# Dataset entries
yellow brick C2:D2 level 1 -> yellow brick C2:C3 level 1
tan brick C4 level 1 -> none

---

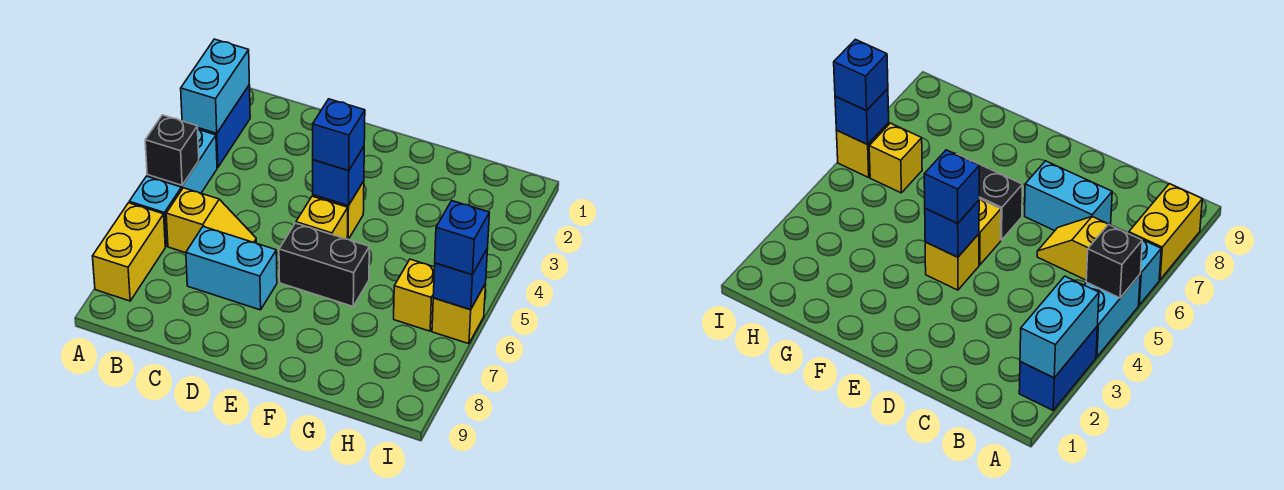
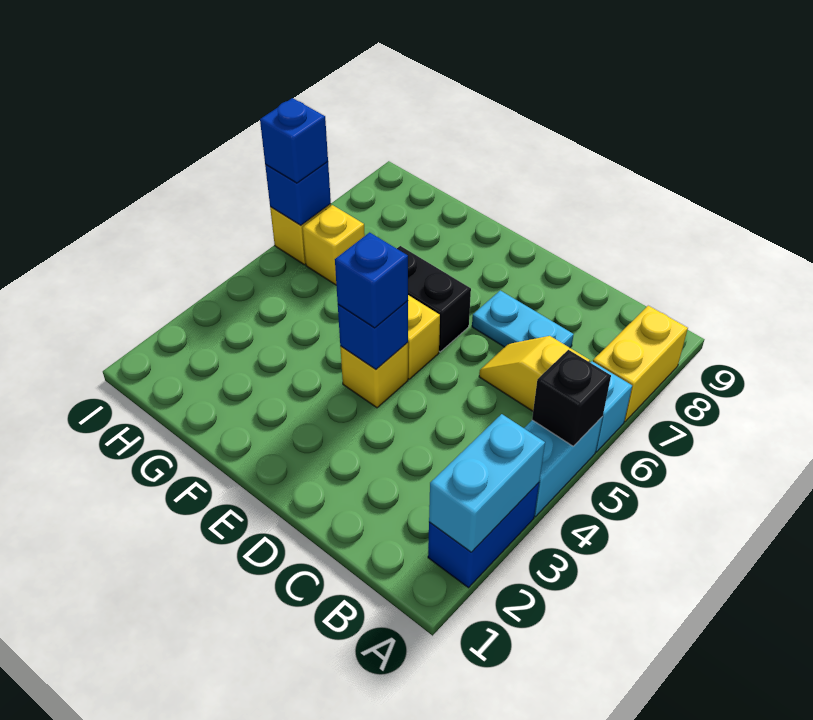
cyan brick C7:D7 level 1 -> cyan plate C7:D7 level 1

--

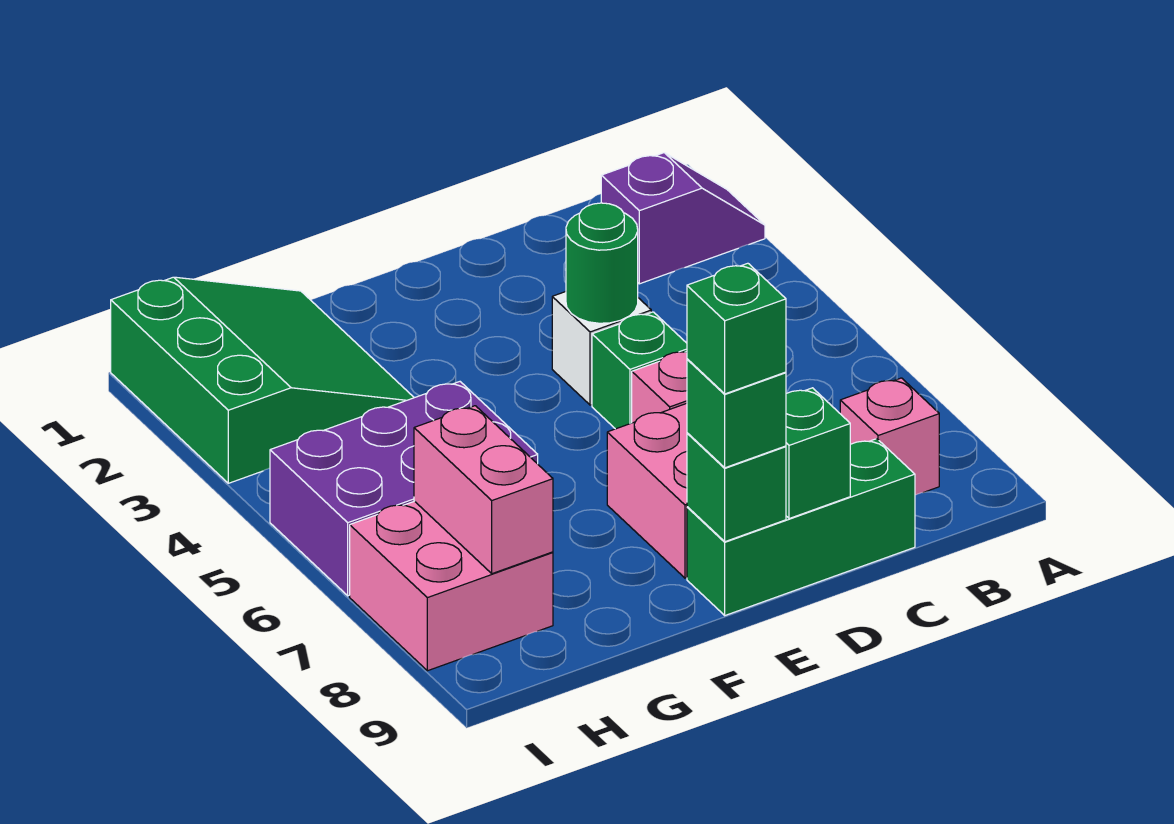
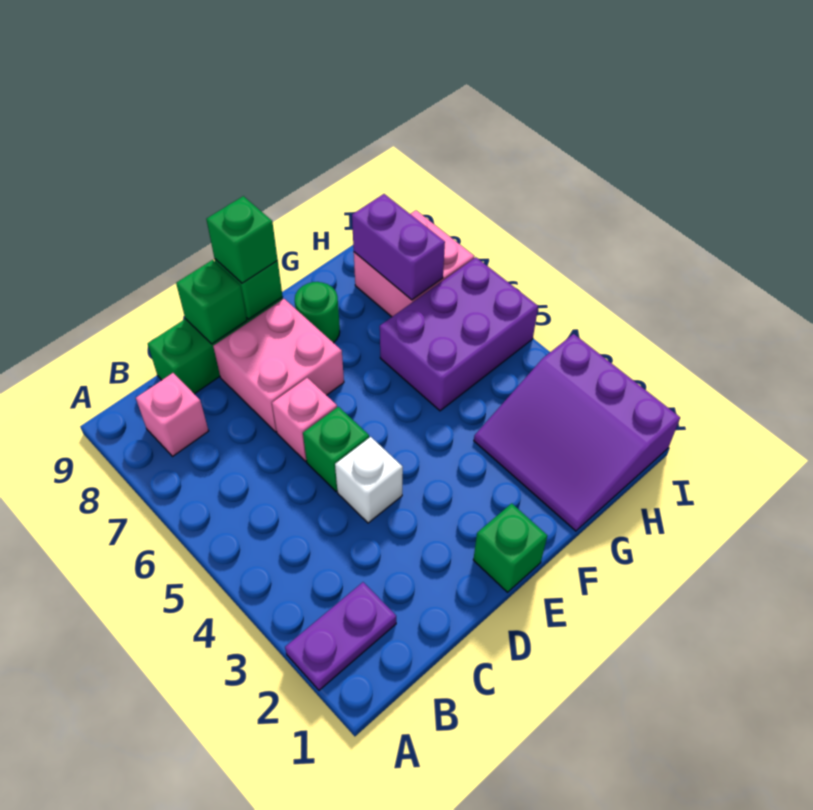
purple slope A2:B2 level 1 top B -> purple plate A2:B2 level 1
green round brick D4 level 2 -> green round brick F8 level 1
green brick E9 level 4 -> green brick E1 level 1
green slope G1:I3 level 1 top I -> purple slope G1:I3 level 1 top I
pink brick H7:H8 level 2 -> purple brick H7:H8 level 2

# What you will do
The count alone is needed: how many lines of these entries contain the word "brick"?

# Task result
6